• Work instructions: Only the number is needed: how many lines of the entries below contain the word "lightbulb".
BEGIN Record set
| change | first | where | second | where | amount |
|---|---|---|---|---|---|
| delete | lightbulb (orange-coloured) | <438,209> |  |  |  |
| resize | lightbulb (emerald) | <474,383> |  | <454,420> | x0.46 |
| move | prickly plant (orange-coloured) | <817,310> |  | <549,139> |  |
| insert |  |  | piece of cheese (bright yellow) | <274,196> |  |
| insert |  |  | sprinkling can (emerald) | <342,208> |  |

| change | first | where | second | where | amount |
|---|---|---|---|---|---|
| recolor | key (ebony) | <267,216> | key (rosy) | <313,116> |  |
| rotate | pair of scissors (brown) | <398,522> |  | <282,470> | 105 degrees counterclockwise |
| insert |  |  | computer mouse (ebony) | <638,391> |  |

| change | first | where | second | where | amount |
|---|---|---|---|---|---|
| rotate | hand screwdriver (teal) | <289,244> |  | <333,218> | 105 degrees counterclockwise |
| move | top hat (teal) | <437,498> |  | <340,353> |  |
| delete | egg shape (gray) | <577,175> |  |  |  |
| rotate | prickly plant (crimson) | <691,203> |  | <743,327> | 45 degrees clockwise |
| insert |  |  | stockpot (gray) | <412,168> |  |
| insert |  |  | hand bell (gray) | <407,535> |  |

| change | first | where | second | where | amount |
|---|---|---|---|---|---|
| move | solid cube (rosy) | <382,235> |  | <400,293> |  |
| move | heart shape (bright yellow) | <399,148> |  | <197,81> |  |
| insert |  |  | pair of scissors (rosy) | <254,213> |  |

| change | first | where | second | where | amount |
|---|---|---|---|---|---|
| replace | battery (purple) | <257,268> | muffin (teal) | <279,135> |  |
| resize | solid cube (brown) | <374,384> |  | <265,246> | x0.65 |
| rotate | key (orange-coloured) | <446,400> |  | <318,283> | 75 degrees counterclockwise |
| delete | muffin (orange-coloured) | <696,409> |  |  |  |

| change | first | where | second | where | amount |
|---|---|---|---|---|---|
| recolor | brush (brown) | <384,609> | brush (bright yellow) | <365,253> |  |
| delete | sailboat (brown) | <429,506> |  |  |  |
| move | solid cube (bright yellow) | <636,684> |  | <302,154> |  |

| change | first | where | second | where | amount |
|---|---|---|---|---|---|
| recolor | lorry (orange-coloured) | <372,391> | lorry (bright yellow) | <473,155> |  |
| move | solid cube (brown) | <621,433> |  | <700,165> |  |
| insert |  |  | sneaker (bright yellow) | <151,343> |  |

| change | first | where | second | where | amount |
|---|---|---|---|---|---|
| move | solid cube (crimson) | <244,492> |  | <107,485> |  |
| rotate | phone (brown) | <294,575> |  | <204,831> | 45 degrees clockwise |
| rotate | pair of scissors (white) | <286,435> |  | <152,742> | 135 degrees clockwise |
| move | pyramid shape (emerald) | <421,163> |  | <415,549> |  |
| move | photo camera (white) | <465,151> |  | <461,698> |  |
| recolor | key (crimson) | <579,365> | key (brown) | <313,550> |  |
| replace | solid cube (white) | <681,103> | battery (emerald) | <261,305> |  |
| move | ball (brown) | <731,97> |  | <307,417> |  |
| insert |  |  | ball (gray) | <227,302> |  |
END Record set
• Exercise result: 2